» Problem to solve
Using the listing below, copy exactly the lines from the one containing "camera: 25 degrees left, 10 degrees up" to the one containing "(592, 172) = (162, 367): grey", both lines included, and no others.

** The input follows **

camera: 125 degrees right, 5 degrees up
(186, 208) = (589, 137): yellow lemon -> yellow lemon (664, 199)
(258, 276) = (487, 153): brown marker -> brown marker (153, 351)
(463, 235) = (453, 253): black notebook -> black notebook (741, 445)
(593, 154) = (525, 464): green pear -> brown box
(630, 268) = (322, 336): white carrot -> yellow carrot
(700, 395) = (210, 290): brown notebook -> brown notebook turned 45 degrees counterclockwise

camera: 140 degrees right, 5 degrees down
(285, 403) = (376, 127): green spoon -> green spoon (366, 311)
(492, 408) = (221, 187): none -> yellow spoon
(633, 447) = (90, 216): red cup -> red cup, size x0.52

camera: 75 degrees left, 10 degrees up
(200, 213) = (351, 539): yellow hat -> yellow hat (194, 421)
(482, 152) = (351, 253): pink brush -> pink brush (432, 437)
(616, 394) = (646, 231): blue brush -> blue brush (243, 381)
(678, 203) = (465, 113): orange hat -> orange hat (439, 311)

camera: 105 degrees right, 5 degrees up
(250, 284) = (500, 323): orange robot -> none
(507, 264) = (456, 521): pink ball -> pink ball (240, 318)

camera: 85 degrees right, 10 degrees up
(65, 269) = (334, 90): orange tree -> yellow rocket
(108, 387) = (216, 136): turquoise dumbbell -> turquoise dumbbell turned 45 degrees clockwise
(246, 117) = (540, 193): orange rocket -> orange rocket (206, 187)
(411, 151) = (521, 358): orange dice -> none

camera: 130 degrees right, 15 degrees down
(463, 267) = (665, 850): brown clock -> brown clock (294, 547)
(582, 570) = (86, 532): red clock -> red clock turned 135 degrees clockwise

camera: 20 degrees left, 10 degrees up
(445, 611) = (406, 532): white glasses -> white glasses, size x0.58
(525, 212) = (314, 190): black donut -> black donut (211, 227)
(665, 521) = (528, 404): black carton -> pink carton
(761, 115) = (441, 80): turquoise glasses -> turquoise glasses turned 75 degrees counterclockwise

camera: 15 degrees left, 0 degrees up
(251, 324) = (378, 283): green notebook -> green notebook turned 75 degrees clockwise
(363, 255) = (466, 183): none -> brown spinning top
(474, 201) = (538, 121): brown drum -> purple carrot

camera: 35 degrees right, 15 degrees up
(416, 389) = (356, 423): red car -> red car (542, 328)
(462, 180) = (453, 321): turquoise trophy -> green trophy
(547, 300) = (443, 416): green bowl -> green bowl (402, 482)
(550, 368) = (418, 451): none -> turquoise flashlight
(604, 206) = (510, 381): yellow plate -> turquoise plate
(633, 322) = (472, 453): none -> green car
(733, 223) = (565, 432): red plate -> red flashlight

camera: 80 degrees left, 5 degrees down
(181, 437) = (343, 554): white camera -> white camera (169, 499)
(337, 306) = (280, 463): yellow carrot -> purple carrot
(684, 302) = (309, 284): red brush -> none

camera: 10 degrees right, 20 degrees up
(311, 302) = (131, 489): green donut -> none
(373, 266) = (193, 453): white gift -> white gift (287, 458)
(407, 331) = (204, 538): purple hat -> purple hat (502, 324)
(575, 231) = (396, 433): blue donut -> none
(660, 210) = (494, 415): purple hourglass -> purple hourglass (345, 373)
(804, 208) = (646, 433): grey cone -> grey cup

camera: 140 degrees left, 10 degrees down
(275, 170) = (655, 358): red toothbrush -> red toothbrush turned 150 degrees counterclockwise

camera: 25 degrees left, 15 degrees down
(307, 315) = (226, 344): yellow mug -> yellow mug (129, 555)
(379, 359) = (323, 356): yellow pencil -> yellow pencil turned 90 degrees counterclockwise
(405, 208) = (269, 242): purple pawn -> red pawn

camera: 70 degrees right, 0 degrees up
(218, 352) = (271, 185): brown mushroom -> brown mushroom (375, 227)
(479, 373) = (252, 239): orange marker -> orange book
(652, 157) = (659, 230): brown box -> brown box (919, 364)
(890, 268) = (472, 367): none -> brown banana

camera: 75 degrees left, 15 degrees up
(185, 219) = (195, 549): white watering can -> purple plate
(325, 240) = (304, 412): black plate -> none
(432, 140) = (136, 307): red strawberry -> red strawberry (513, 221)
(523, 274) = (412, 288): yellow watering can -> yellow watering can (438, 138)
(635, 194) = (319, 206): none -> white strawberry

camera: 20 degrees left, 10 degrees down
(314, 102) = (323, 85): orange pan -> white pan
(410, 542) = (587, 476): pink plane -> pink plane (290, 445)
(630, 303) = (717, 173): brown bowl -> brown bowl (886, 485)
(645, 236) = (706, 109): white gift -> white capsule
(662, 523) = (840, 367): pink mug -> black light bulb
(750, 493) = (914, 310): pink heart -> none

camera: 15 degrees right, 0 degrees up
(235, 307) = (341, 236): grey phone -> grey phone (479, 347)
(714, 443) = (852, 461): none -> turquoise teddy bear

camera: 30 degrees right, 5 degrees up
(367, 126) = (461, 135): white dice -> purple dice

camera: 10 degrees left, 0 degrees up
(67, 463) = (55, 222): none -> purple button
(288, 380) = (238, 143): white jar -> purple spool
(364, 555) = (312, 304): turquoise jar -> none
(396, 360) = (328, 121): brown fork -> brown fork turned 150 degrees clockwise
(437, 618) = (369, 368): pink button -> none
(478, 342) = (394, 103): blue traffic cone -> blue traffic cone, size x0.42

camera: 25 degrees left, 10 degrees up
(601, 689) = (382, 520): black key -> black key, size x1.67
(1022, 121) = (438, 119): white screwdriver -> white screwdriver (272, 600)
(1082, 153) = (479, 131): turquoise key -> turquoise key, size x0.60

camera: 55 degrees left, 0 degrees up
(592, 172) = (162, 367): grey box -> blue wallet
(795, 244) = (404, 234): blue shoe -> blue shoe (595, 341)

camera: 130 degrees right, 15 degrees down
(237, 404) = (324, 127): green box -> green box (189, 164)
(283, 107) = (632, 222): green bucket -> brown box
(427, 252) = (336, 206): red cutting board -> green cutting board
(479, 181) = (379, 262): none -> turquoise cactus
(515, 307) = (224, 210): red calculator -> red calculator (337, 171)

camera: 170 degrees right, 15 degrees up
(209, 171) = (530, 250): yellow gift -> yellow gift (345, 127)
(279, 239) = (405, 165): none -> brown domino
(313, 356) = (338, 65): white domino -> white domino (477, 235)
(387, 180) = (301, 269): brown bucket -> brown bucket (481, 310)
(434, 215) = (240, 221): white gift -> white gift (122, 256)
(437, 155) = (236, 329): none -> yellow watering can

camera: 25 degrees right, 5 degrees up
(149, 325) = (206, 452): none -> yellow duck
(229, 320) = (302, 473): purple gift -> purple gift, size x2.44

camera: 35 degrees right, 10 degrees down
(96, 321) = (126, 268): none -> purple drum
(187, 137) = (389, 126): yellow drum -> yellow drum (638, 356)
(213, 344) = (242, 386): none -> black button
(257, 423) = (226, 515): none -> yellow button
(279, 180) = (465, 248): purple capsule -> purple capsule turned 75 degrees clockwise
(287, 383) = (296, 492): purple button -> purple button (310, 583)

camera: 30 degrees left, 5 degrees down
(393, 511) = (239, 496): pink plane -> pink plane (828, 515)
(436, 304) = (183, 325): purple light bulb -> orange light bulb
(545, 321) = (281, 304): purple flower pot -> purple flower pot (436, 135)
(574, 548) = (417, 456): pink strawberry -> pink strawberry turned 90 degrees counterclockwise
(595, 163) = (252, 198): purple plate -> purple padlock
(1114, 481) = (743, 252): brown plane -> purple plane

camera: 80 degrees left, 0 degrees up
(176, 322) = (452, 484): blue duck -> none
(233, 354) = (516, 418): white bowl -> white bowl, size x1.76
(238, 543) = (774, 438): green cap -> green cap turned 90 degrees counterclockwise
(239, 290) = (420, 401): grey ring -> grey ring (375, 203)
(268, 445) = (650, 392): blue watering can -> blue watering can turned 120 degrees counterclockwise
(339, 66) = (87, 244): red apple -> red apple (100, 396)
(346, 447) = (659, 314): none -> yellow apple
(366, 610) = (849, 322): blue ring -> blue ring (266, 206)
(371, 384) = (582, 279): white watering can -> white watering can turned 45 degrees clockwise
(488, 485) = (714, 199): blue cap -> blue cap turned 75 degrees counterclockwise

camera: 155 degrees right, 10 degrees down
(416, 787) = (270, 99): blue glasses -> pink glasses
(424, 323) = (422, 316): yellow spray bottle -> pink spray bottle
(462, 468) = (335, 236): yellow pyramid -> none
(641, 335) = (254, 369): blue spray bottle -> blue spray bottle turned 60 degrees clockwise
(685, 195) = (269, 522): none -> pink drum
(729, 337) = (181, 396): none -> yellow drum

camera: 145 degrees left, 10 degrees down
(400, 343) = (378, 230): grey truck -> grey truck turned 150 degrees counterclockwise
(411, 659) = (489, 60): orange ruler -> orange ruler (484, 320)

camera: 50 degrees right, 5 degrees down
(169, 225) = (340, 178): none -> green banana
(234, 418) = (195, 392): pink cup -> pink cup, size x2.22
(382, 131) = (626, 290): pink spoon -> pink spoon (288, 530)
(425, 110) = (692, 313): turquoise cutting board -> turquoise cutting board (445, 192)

** End of The input **

» Output for this task
camera: 25 degrees left, 10 degrees up
(601, 689) = (382, 520): black key -> black key, size x1.67
(1022, 121) = (438, 119): white screwdriver -> white screwdriver (272, 600)
(1082, 153) = (479, 131): turquoise key -> turquoise key, size x0.60

camera: 55 degrees left, 0 degrees up
(592, 172) = (162, 367): grey box -> blue wallet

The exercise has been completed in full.